Task item
In the material below, the required lines run from the one containing "(784, 222) = (668, 288): yellow" through the one containing "(951, 398) = (626, 466): turquoise". Copy those lines exactly, ends included, and nothing else.

Records for the exercise
········

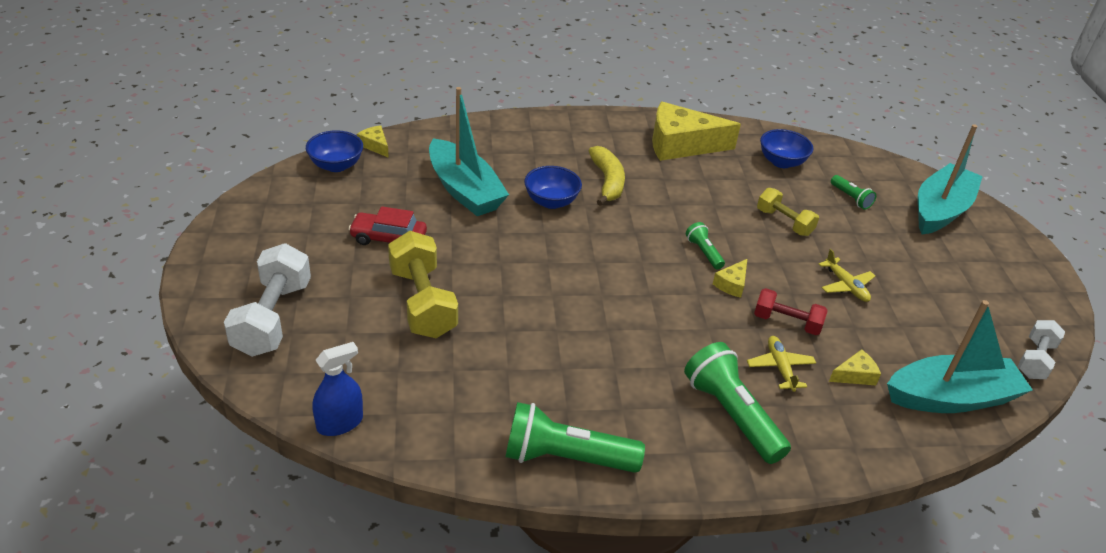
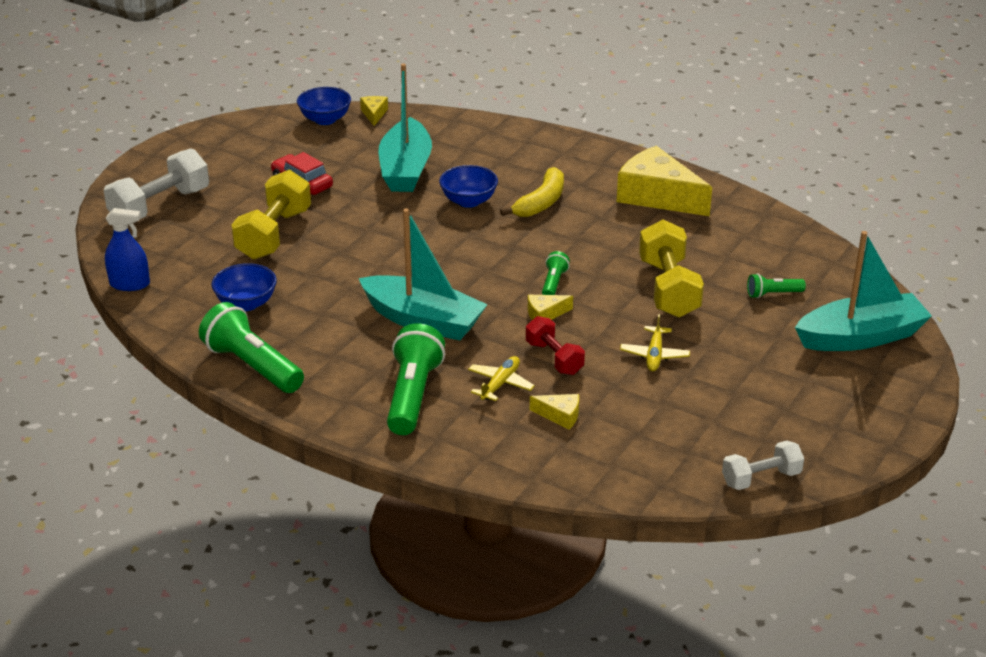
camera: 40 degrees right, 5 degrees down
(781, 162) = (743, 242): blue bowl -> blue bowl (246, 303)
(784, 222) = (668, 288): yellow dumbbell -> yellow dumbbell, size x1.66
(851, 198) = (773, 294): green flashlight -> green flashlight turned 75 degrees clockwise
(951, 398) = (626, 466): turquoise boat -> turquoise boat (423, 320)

········

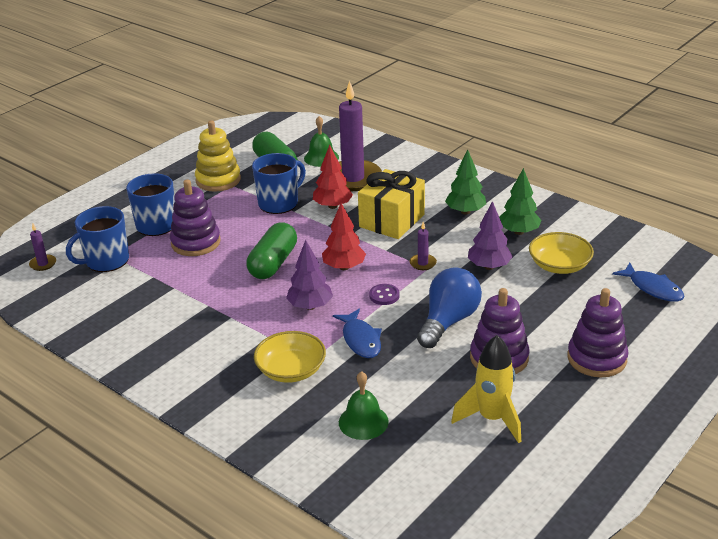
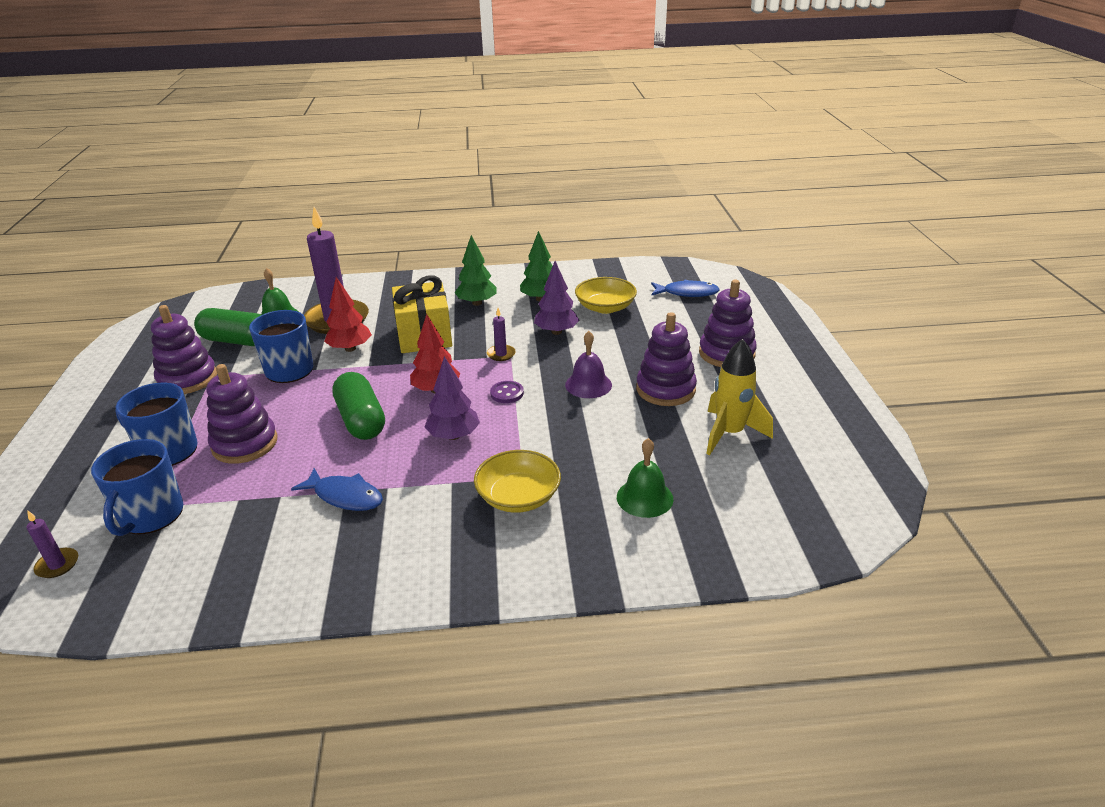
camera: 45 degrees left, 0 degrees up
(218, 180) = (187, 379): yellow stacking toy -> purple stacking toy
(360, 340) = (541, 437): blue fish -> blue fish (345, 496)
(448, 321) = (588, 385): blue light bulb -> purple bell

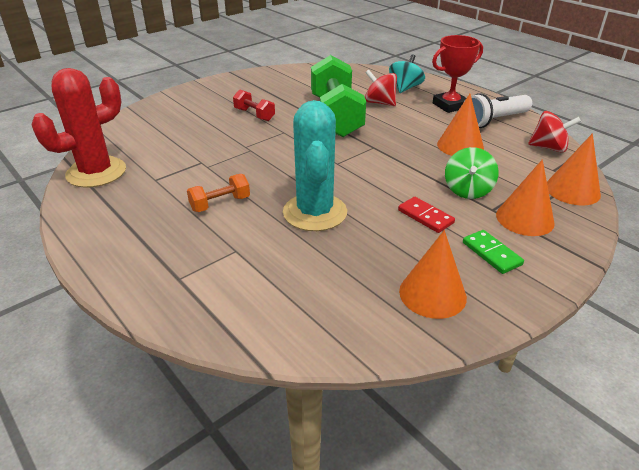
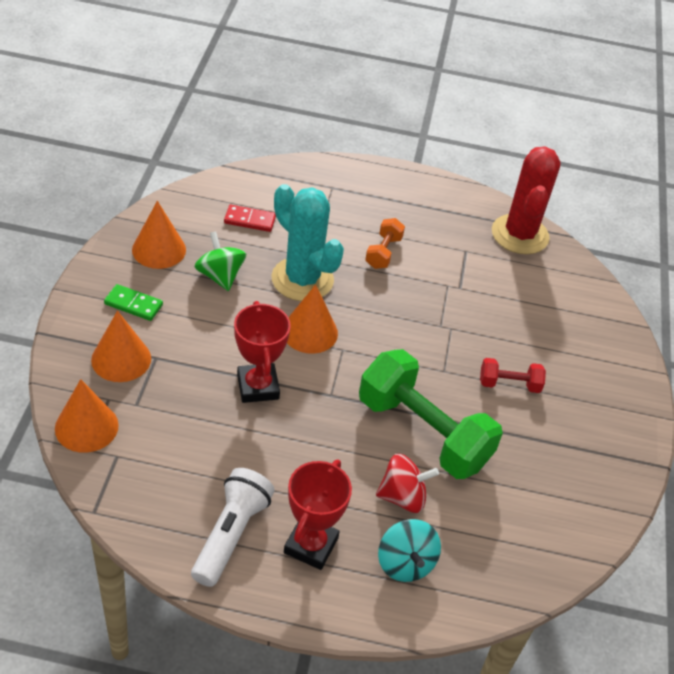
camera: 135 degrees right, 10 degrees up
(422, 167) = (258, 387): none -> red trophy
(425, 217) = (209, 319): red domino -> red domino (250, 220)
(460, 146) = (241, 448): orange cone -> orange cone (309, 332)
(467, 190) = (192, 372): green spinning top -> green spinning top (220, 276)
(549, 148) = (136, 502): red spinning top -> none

········

Answer for the task
(784, 222) = (668, 288): yellow dumbbell -> yellow dumbbell, size x1.66
(851, 198) = (773, 294): green flashlight -> green flashlight turned 75 degrees clockwise
(951, 398) = (626, 466): turquoise boat -> turquoise boat (423, 320)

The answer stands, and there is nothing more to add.